Your objective: Filter the data for lines with the word "plus" and copy those lines.

Exercise input:
■ ■ ■ ■ ■ ■ ■

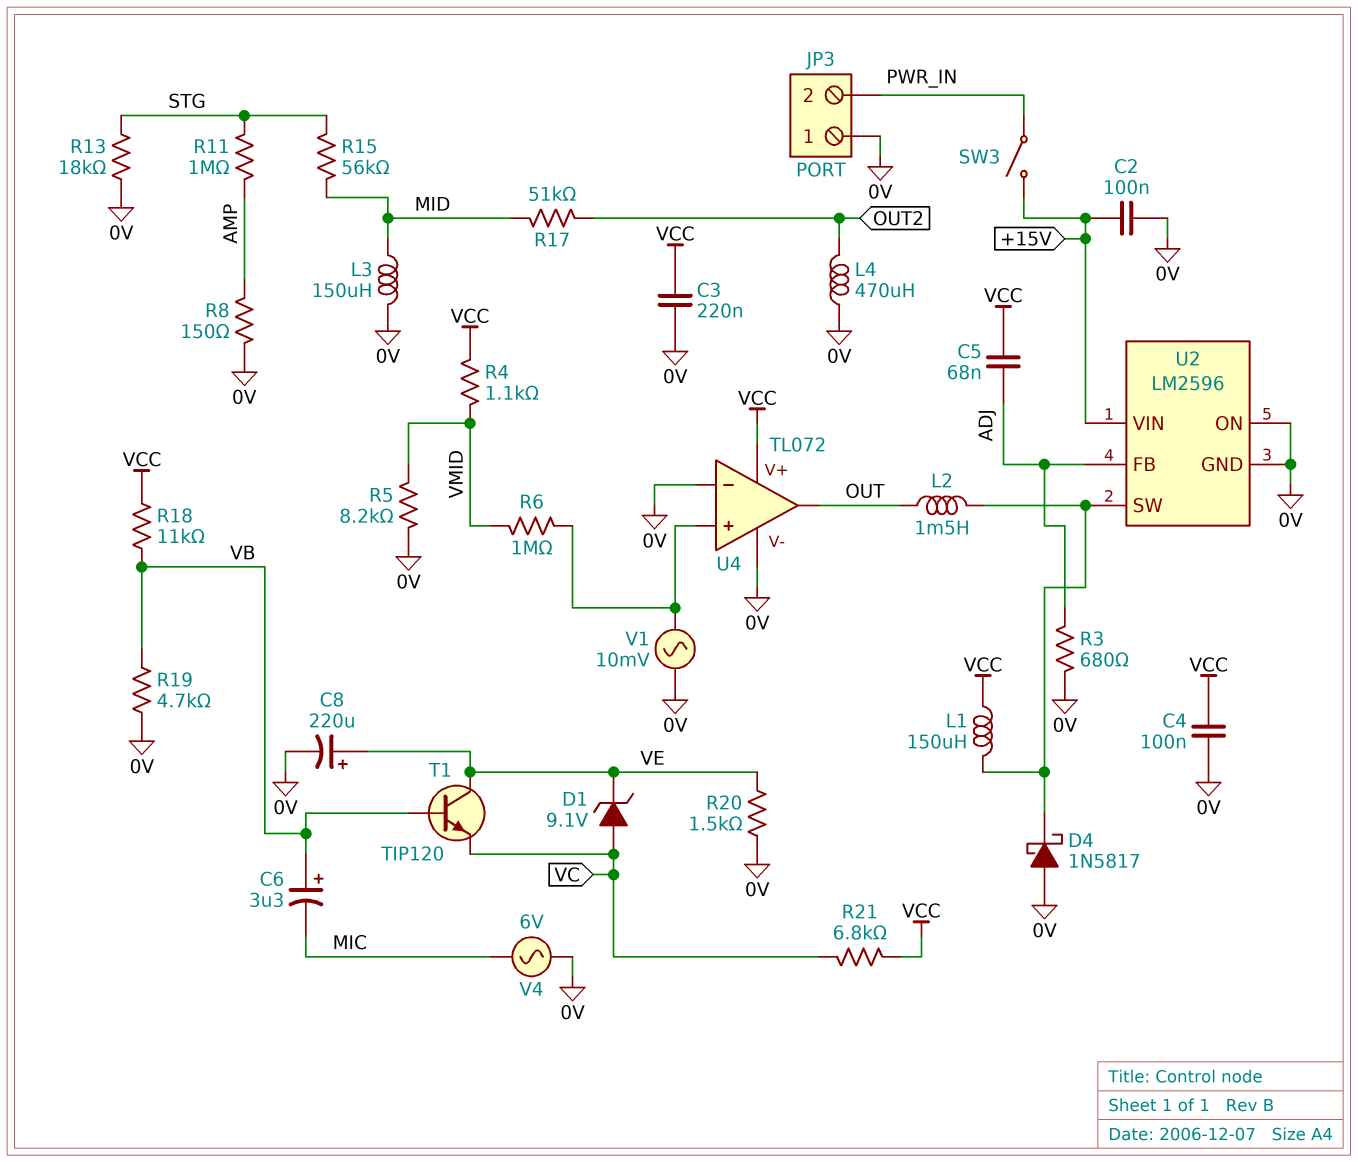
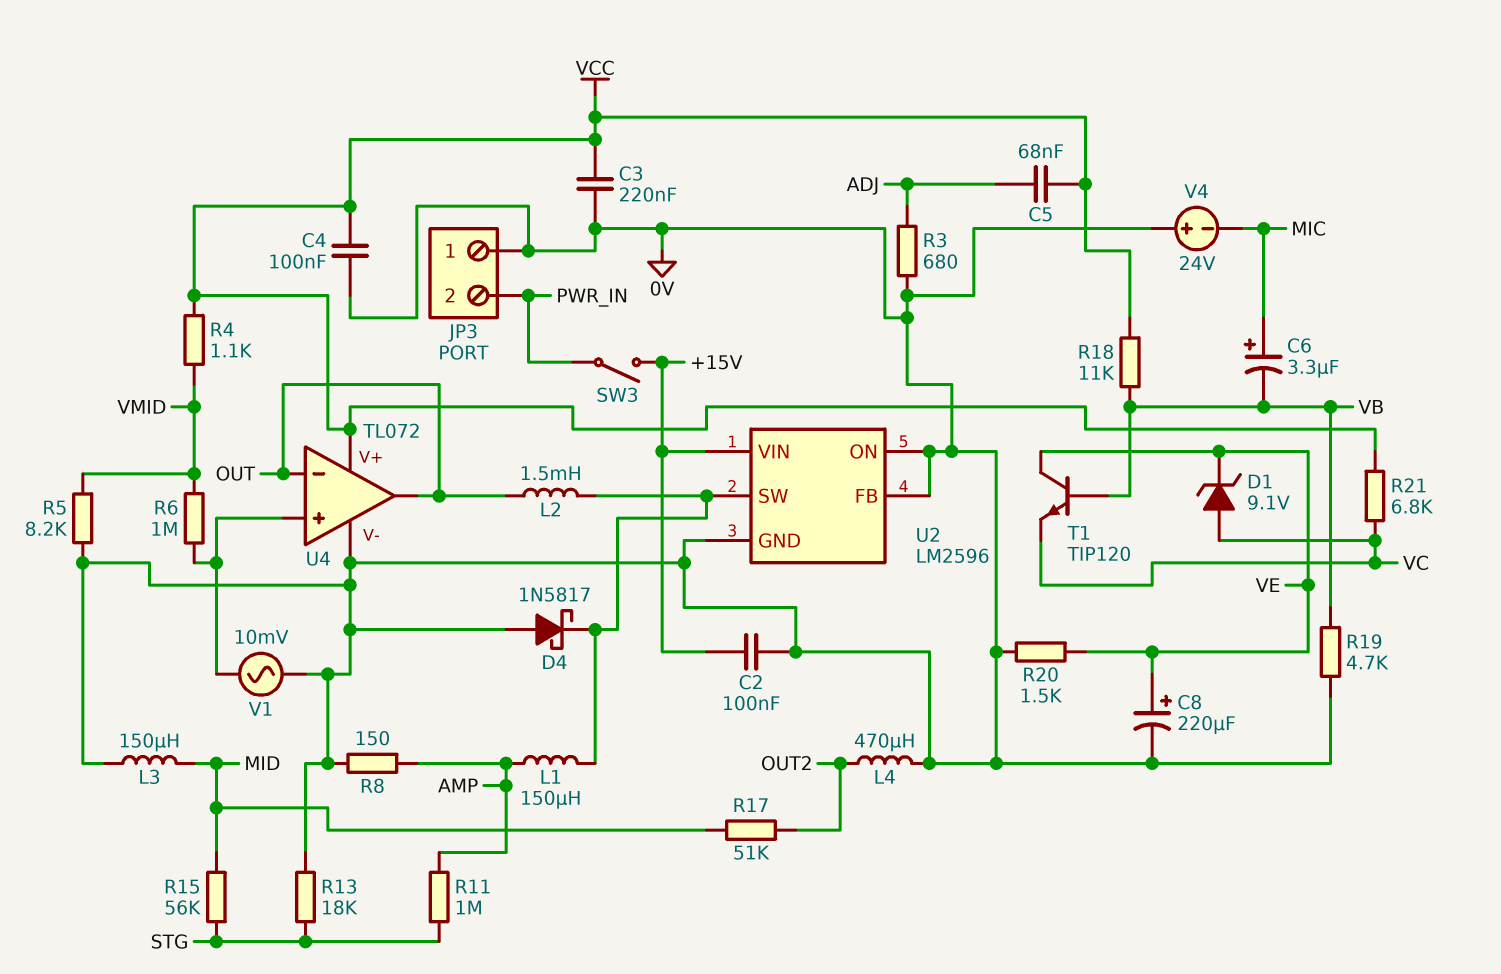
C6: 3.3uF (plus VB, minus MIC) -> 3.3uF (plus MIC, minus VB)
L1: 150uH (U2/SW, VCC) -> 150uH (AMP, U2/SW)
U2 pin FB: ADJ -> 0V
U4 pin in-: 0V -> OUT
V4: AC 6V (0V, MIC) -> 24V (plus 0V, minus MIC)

■ ■ ■ ■ ■ ■ ■

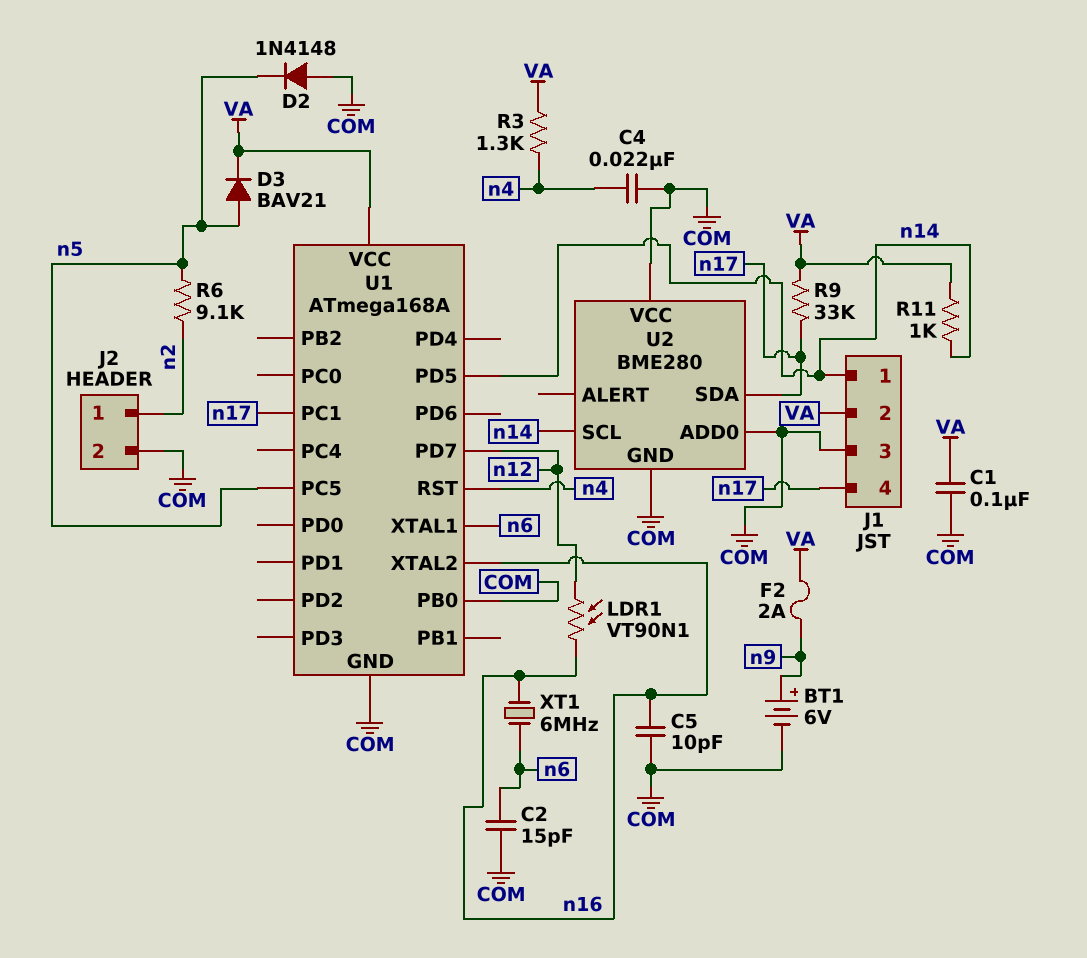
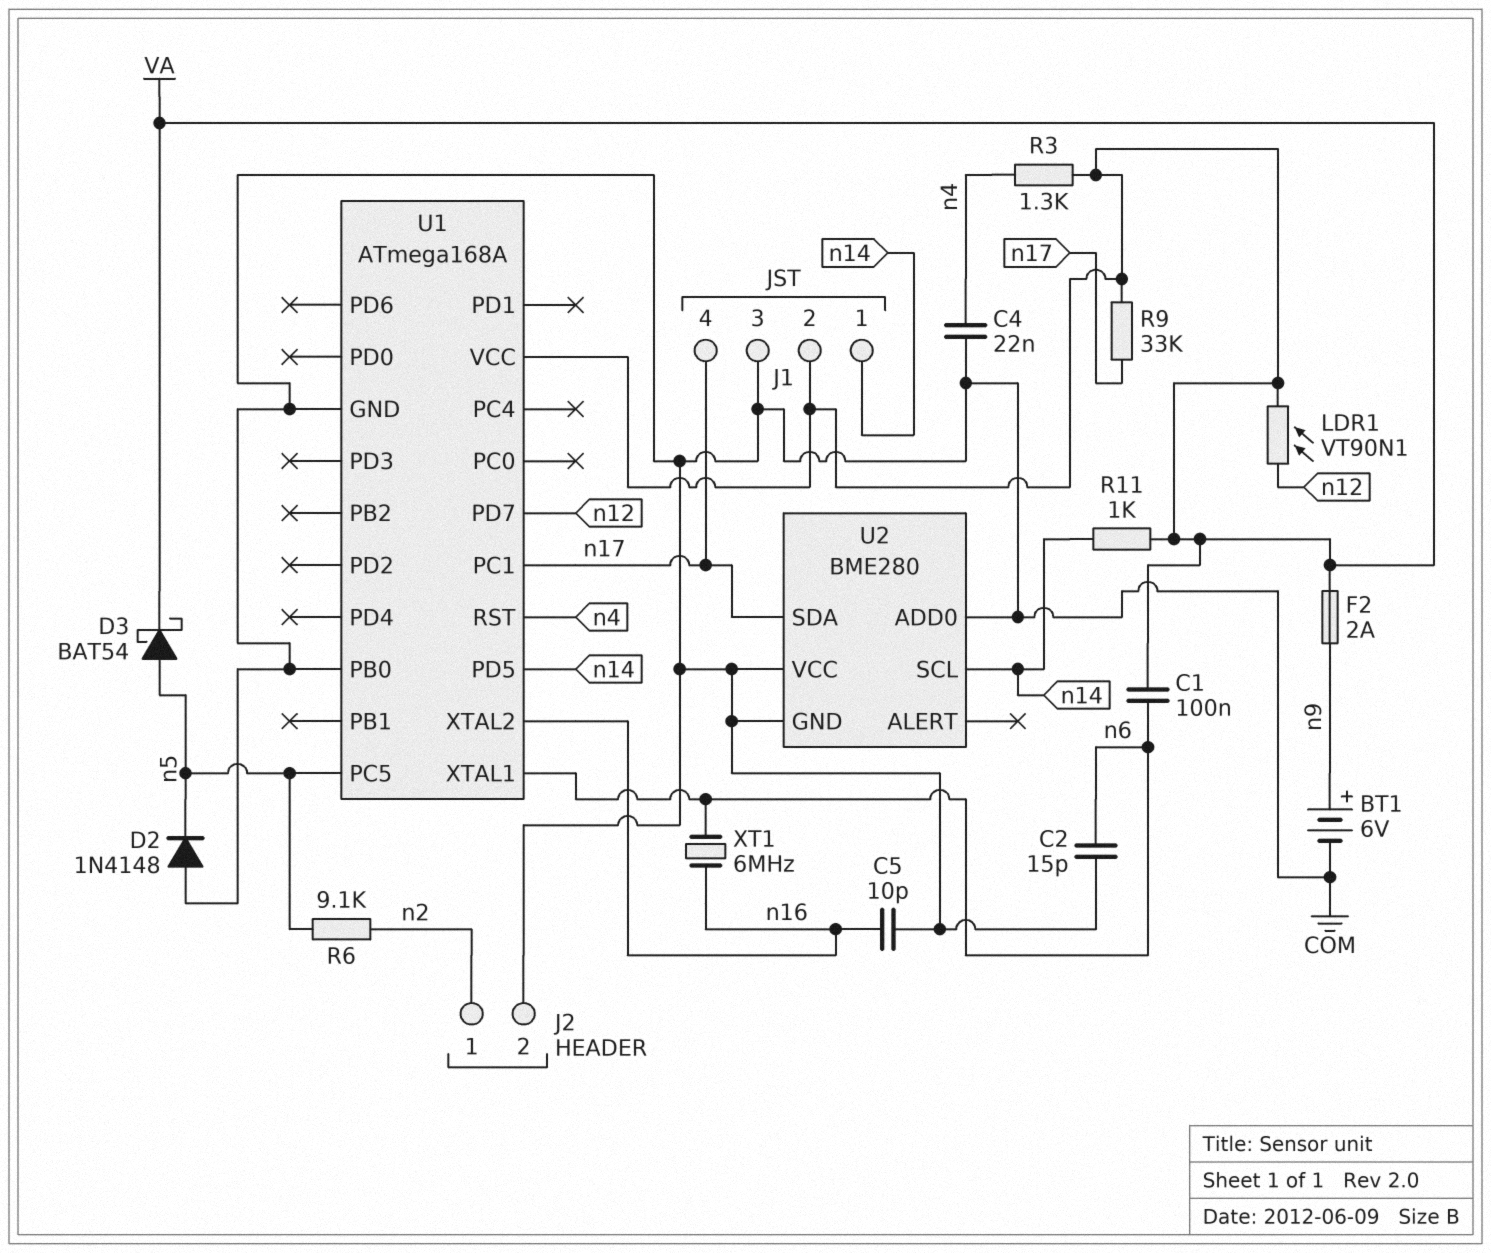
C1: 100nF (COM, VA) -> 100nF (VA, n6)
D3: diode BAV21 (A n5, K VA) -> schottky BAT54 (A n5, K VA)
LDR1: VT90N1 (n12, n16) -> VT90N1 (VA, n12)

■ ■ ■ ■ ■ ■ ■

Answer area:
C6: 3.3uF (plus VB, minus MIC) -> 3.3uF (plus MIC, minus VB)
V4: AC 6V (0V, MIC) -> 24V (plus 0V, minus MIC)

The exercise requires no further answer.